[[ Stored data, beginning ]]
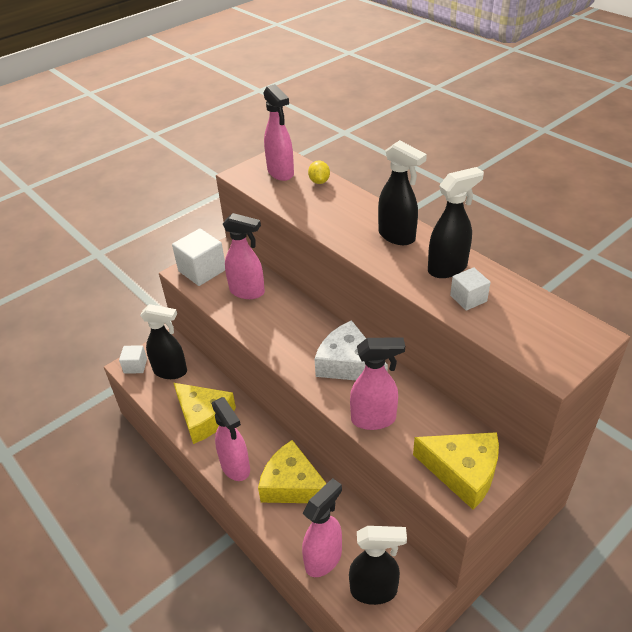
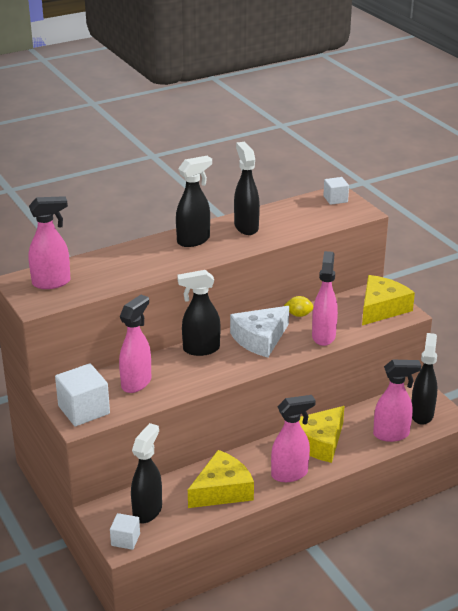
camera: 80 degrees left, 10 degrees down
(314, 322) = (200, 349): none -> black spray bottle
(319, 181) = (83, 264): yellow lemon -> yellow lemon (299, 315)
(324, 558) = (392, 434): pink spray bottle -> pink spray bottle turned 120 degrees clockwise
(468, 298) = (284, 226): white cube -> white cube (335, 199)

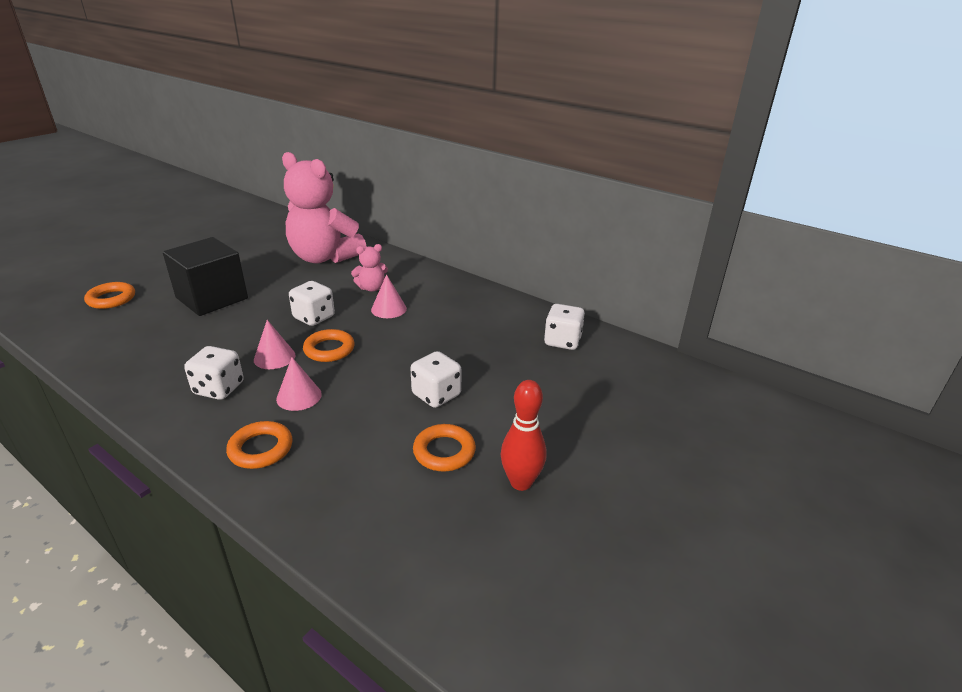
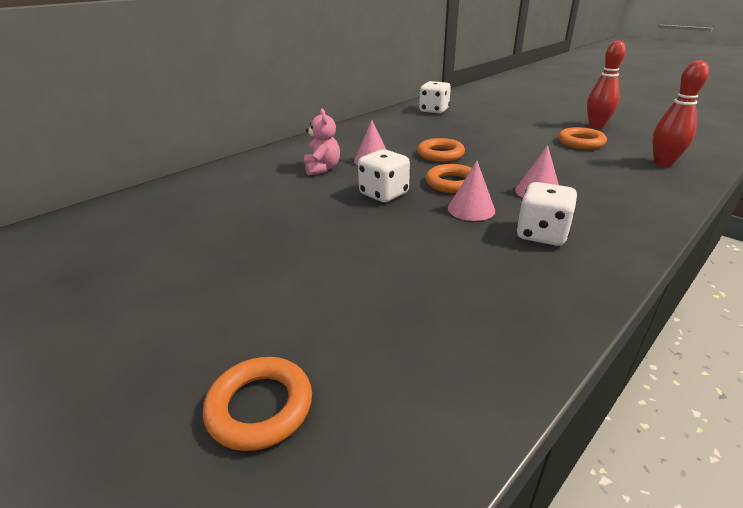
camera: 80 degrees left, 0 degrees up
(212, 298) = (308, 271): black cube -> none
(261, 449) = (623, 202): orange ring -> orange ring (440, 154)
(324, 257) = (218, 197): pink teddy bear -> none
(362, 514) = (663, 163): none -> red bowling pin
(436, 395) = (514, 144): white dice -> none

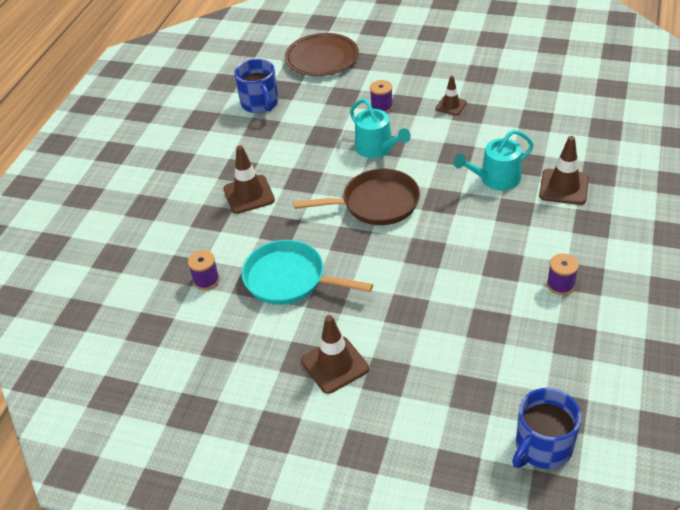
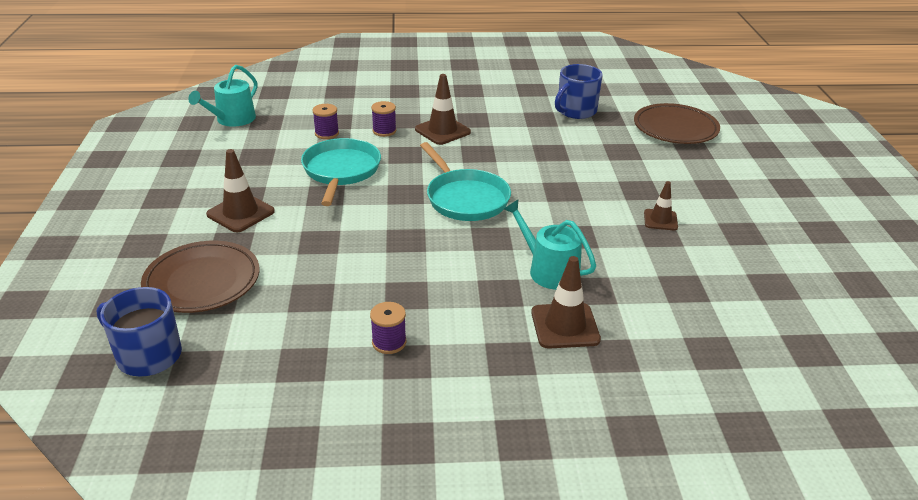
camera: 65 degrees right, 10 degrees down
(376, 203) = (465, 198): brown pan -> turquoise pan
(377, 148) = (551, 185): turquoise watering can -> turquoise watering can (232, 120)
(381, 107) = (622, 176): purple spool -> purple spool (384, 131)
(443, 402) = (202, 281): none -> brown plate

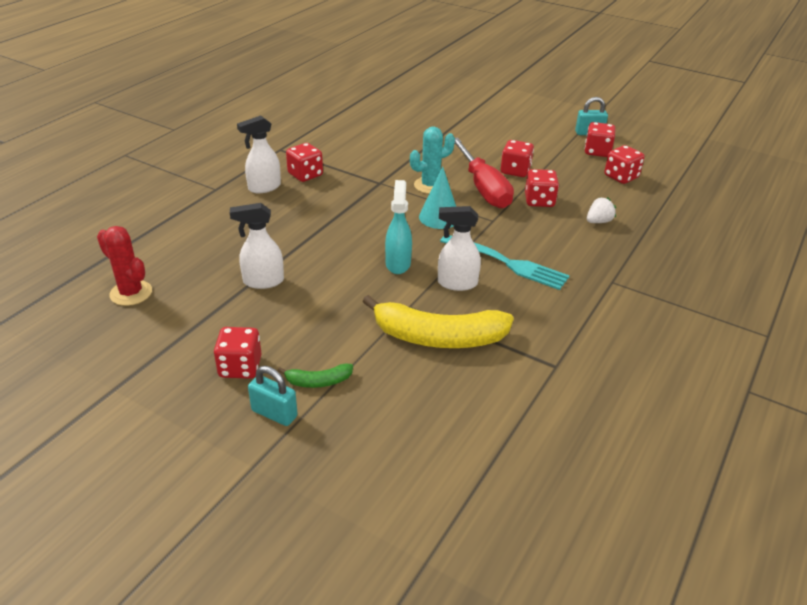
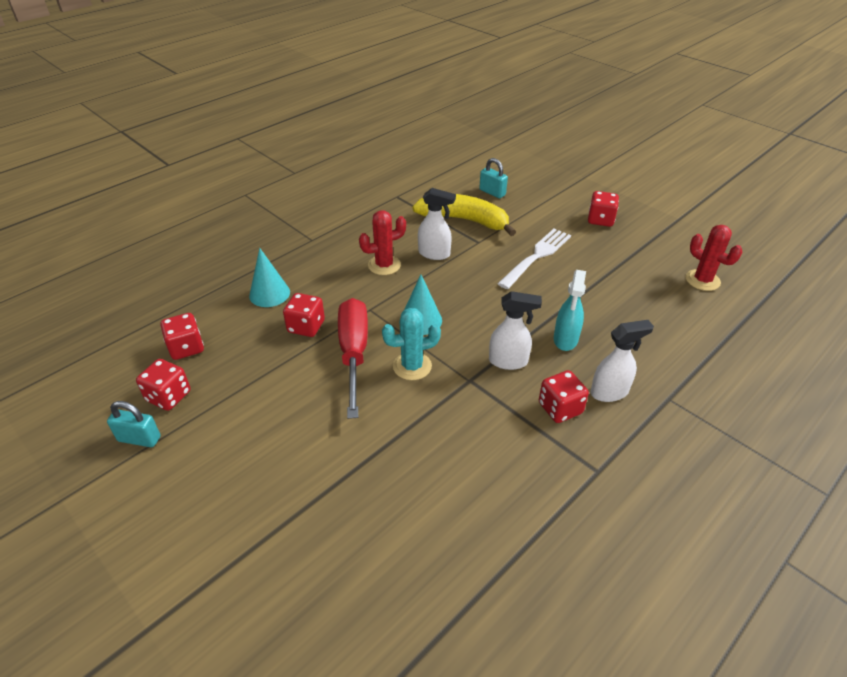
camera: 165 degrees left, 5 degrees up
(263, 281) = (594, 276): white spray bottle -> white spray bottle (508, 361)
(274, 413) = (575, 195): turquoise padlock -> turquoise padlock (492, 192)
(318, 381) = (549, 206): green banana -> none
(332, 296) = (536, 257): none -> white fork
(398, 263) = (477, 277): turquoise spray bottle -> turquoise spray bottle (565, 340)
(506, 263) = (384, 265): turquoise fork -> red cactus
(515, 171) = (299, 376): red dice -> none
(598, 221) = (269, 293): white strawberry -> turquoise cone

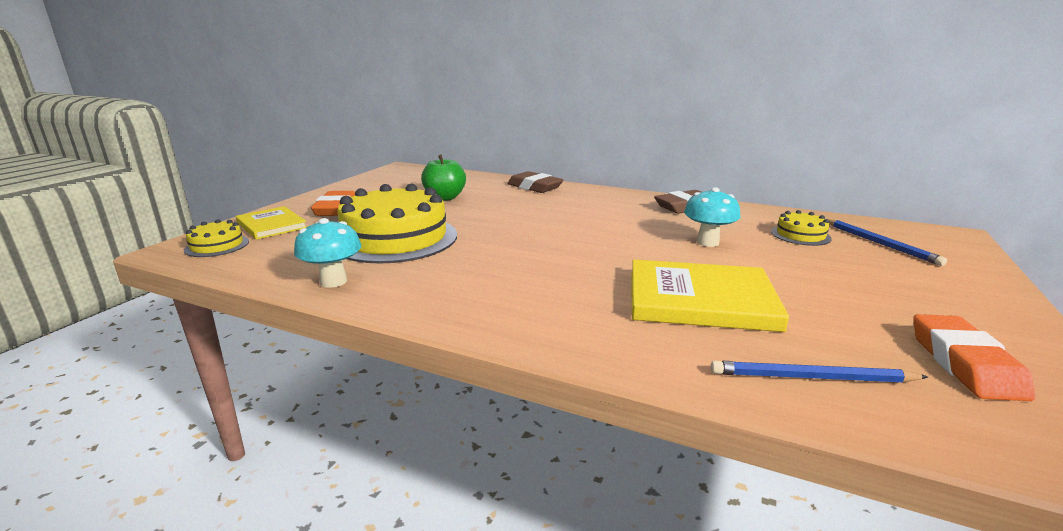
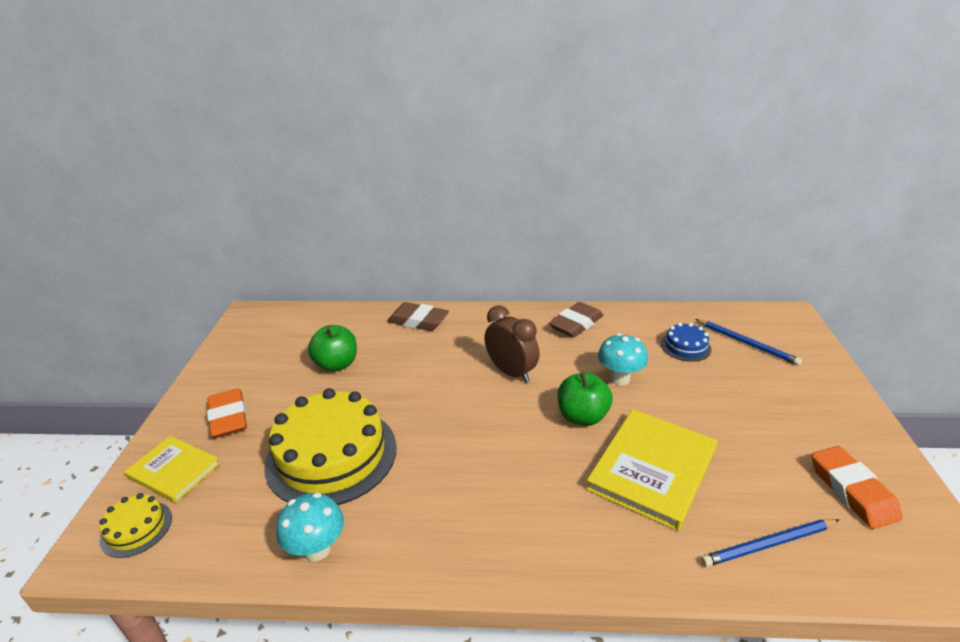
camera: 20 degrees left, 10 degrees up
(596, 223) = (511, 372): none -> brown clock
(648, 257) = (582, 416): none -> green apple
(700, 300) = (652, 469): yellow book -> yellow book turned 45 degrees counterclockwise
(800, 235) = (685, 346): yellow cake -> blue cake

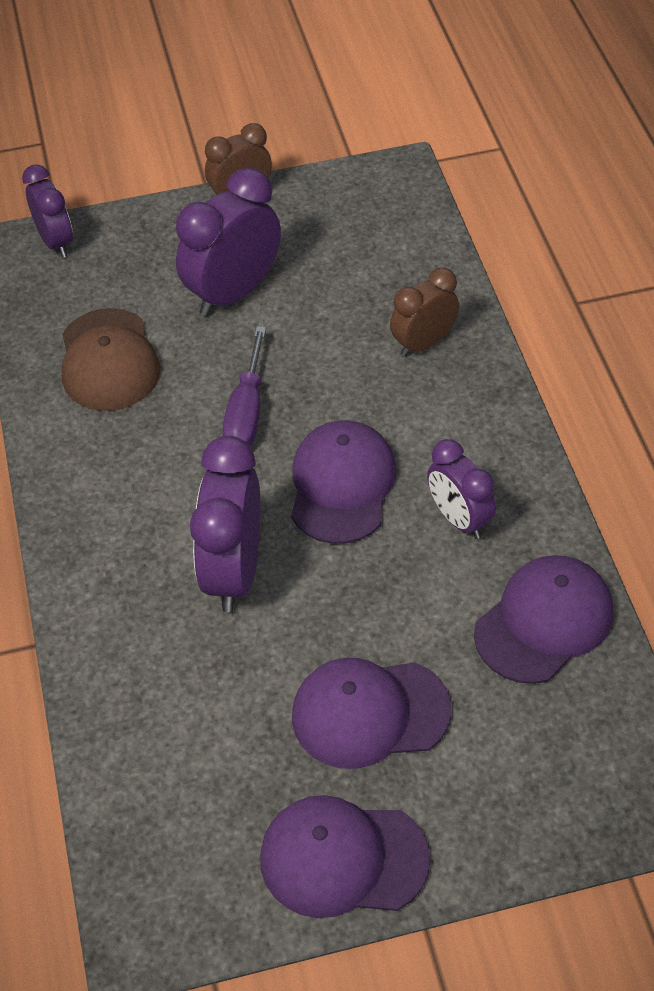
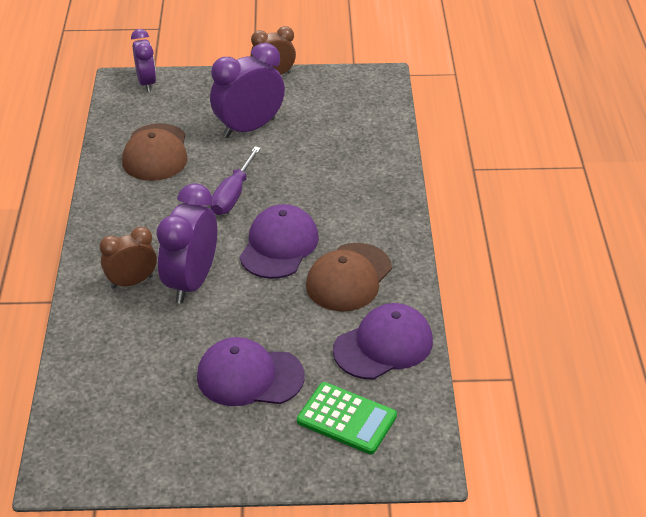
camera: 10 degrees right, 10 degrees down
(343, 858) = (202, 454): purple cap -> none
(423, 343) = (362, 175): brown clock -> brown clock (132, 282)
(459, 519) = (349, 277): purple clock -> brown cap
(530, 754) = (346, 419): none -> green calculator

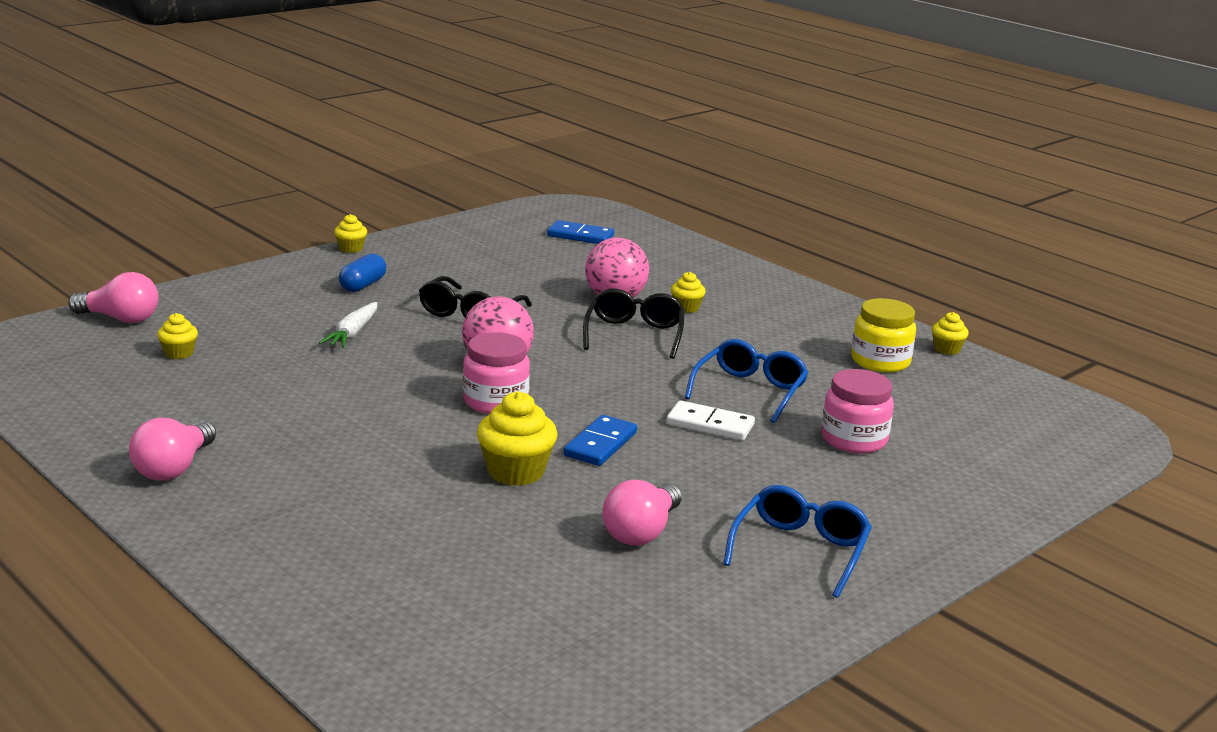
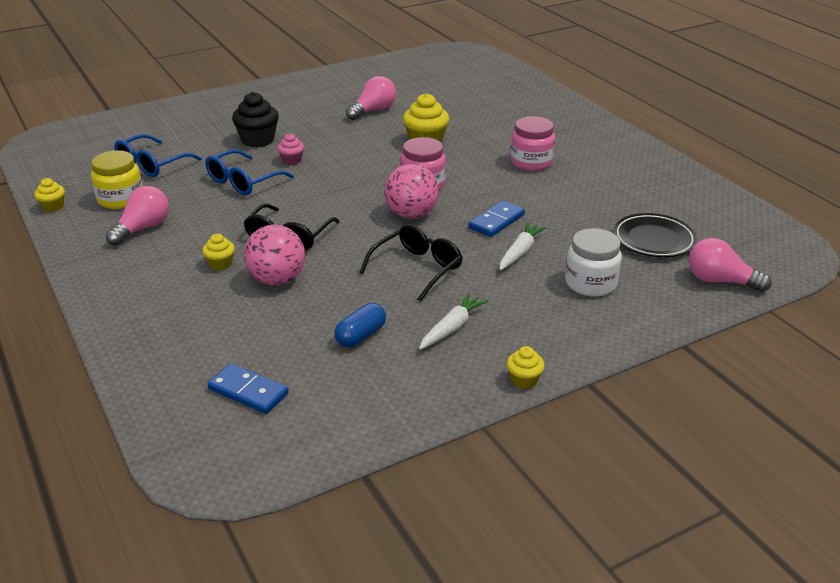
camera: 165 degrees left, 10 degrees up
(174, 468) = (620, 156): pink light bulb -> pink light bulb (143, 228)
(179, 353) = (653, 240): yellow cupcake -> black plate
(273, 310) = (591, 283): none -> white jar
(363, 285) = (511, 314): blue capsule -> blue capsule (361, 336)
(420, 274) = (452, 328): none -> white carrot
(600, 444) = (368, 153): blue domino -> blue domino (496, 221)
(710, 425) = (292, 160): white domino -> pink cupcake
(794, 455) = (258, 140): none -> black cupcake
(800, 550) = (301, 99): blue glasses -> blue glasses (152, 164)
(853, 439) = (211, 146): pink jar -> pink jar (531, 162)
[[ Stored data, end ]]
§ What to do:
Each line of the data in which the string "pink" appears needs to be copied.

§ Answer to the exercise:
(324, 558) = (392, 434): pink spray bottle -> pink spray bottle turned 120 degrees clockwise
(324, 257) = (218, 197): pink teddy bear -> none
(174, 468) = (620, 156): pink light bulb -> pink light bulb (143, 228)
(710, 425) = (292, 160): white domino -> pink cupcake
(853, 439) = (211, 146): pink jar -> pink jar (531, 162)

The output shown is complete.